§ **Exercise material**
Content starts

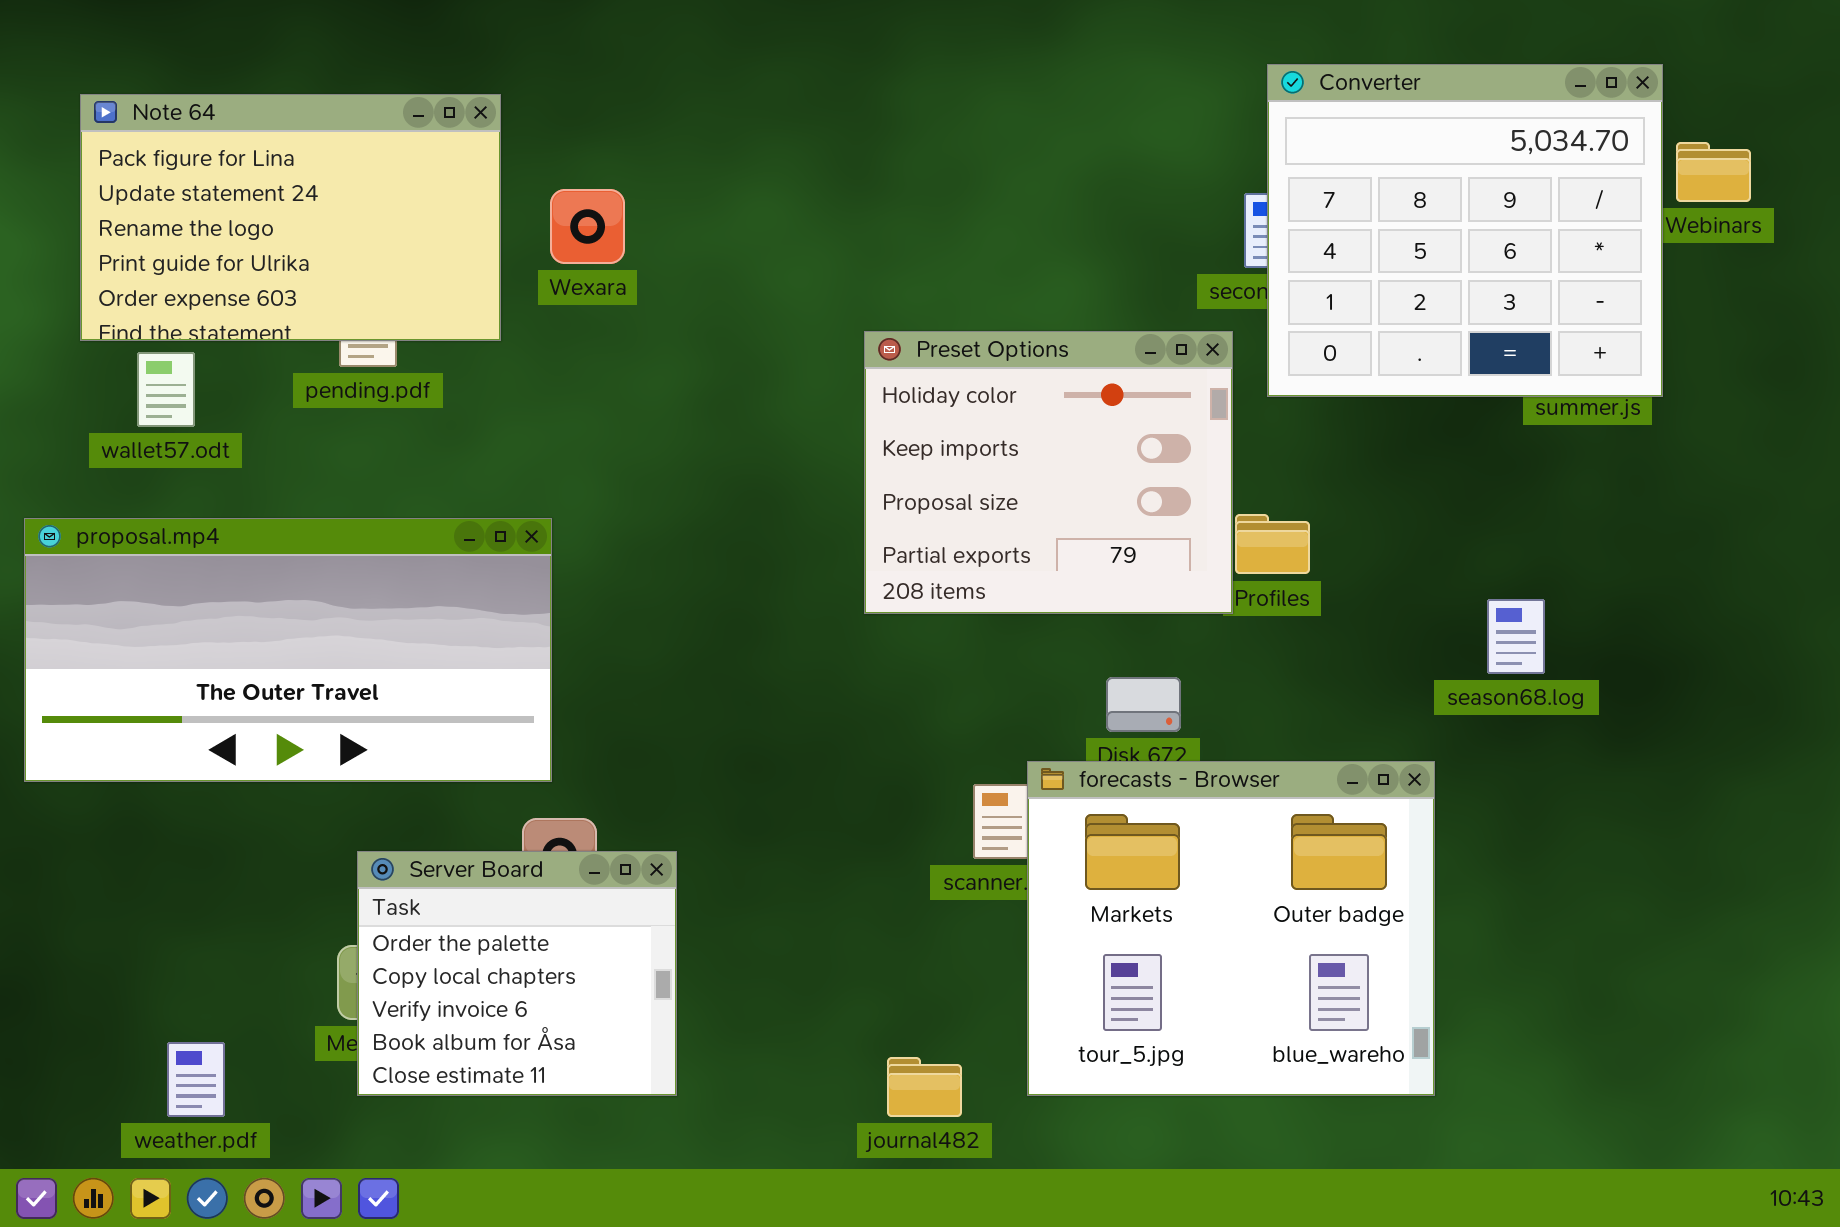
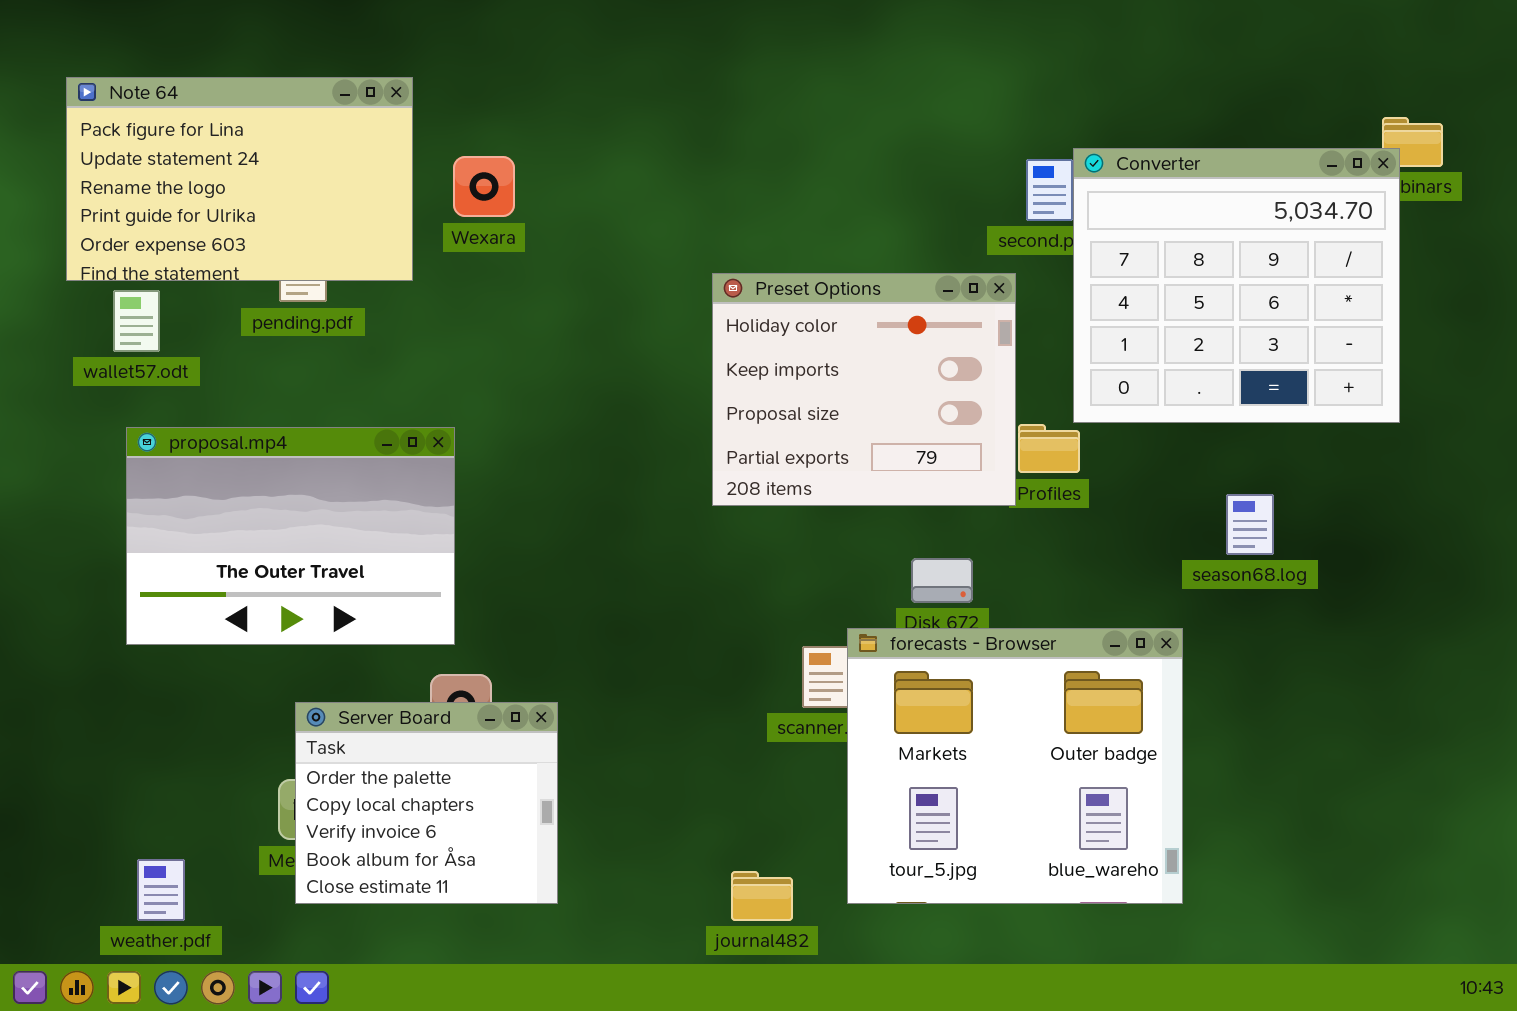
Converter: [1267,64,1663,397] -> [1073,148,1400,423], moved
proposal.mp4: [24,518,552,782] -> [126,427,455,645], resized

Content ends
Content starts

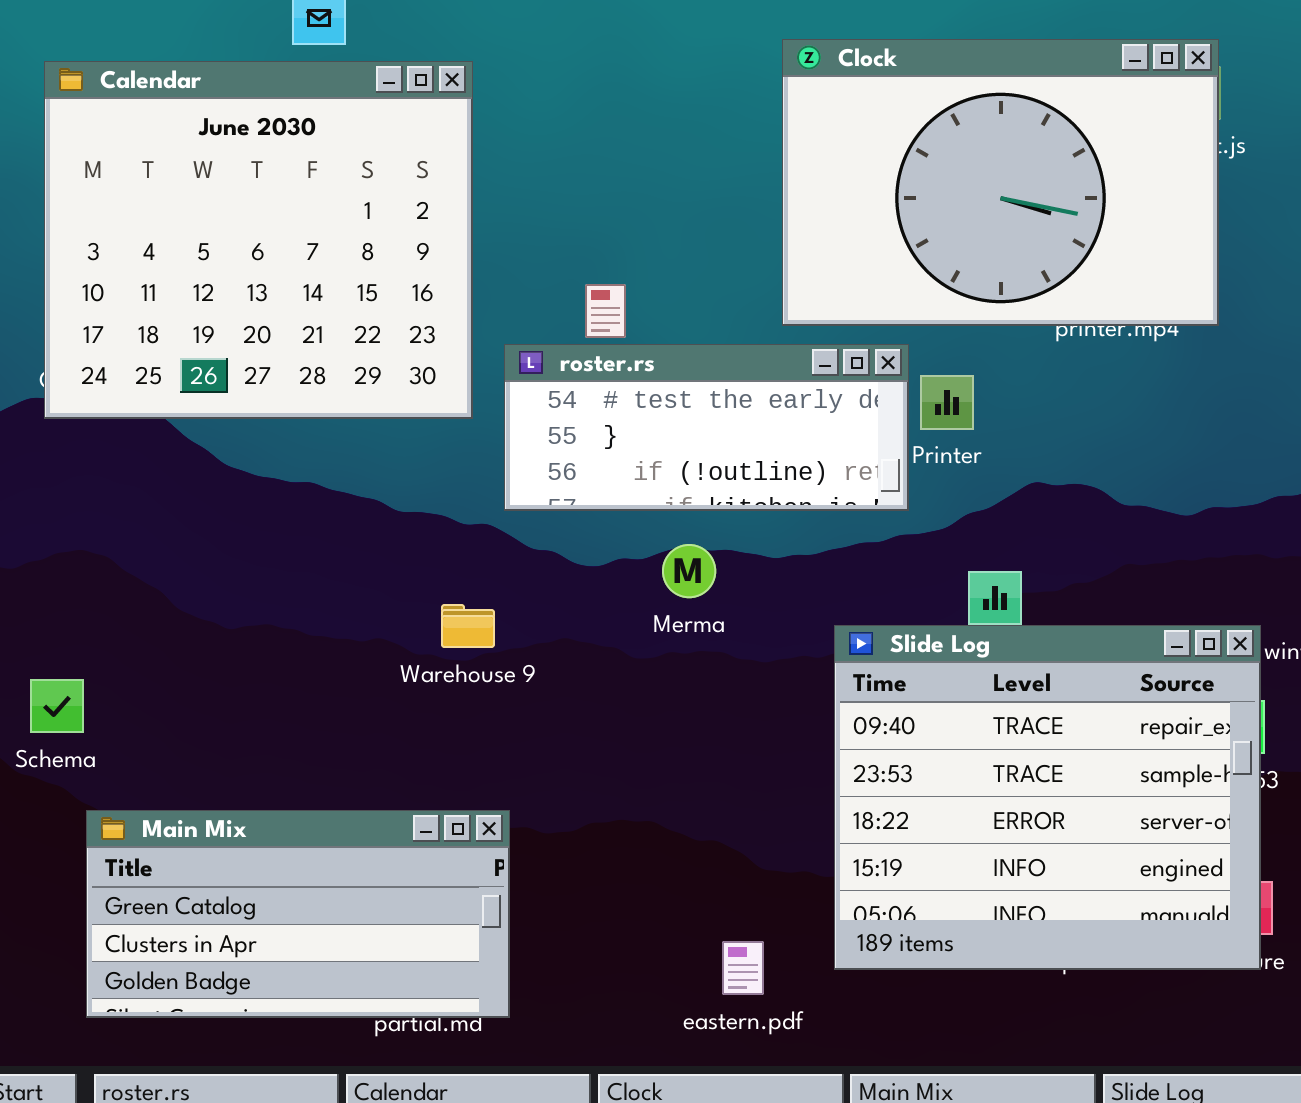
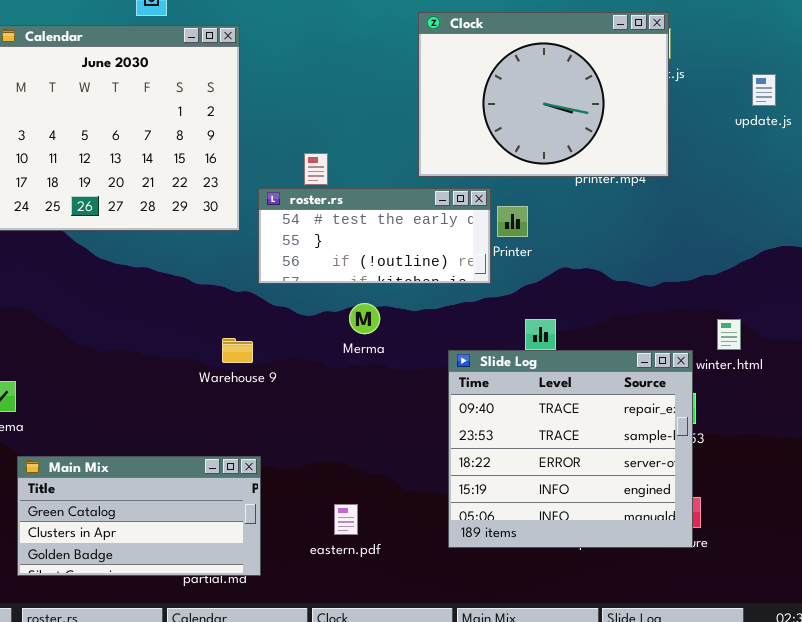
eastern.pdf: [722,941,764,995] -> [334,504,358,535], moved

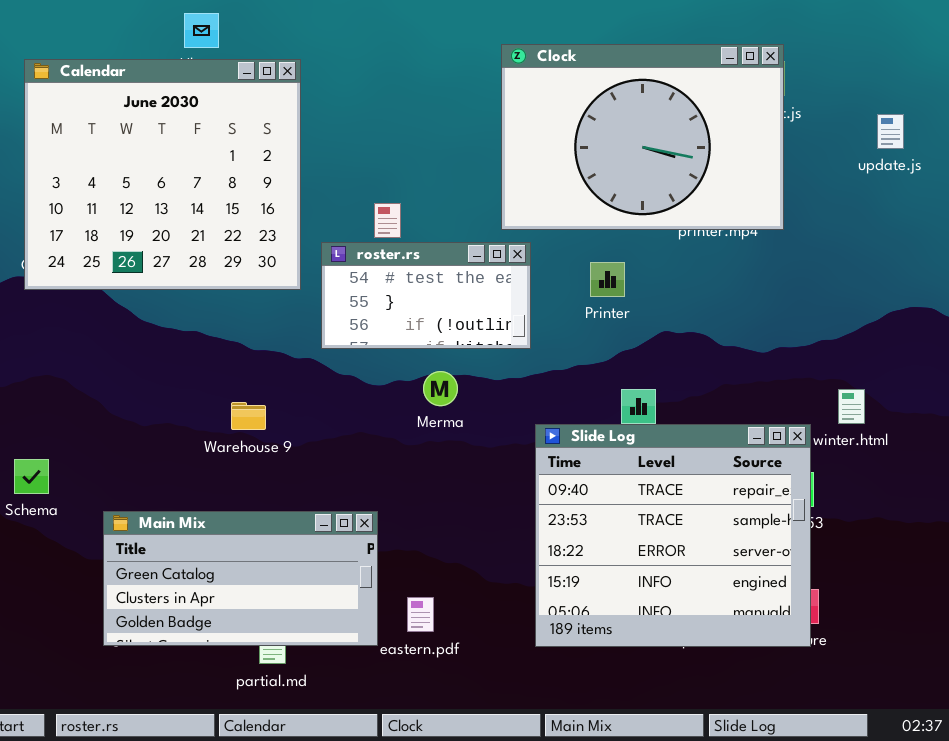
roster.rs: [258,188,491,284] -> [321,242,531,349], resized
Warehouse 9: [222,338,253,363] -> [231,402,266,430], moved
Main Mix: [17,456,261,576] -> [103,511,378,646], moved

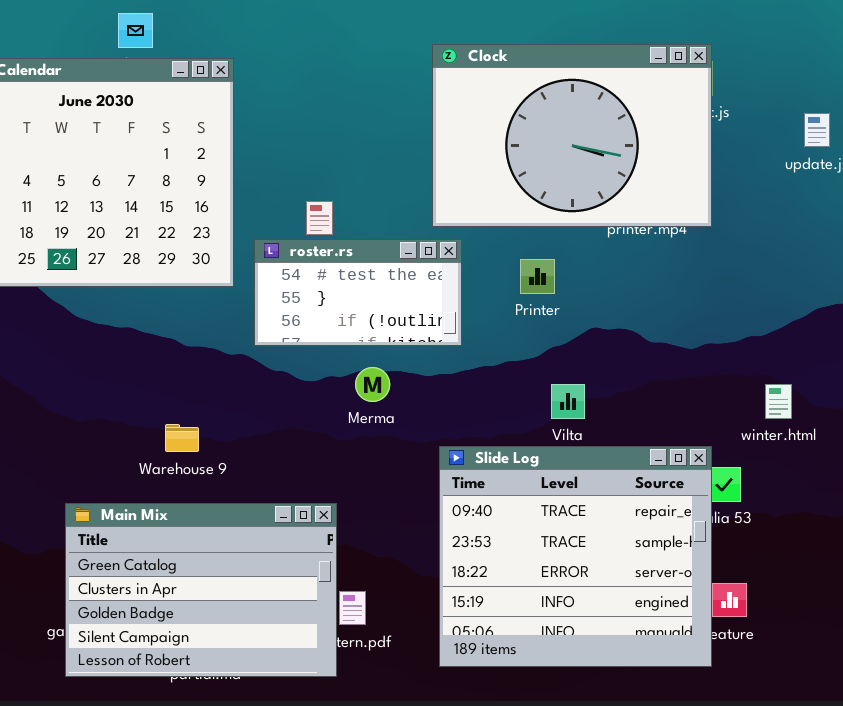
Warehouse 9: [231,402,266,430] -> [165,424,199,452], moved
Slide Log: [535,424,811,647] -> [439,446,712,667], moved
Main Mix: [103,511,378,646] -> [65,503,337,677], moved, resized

Content ends

§ **Exercise aim**
I'd like the lines above from the one with "Slide Log: [535,424,811,647]" up to and including the one with "Main Mix: [103,511,378,646]" copied exactly, with no other lines.

§ **Reply**
Slide Log: [535,424,811,647] -> [439,446,712,667], moved
Main Mix: [103,511,378,646] -> [65,503,337,677], moved, resized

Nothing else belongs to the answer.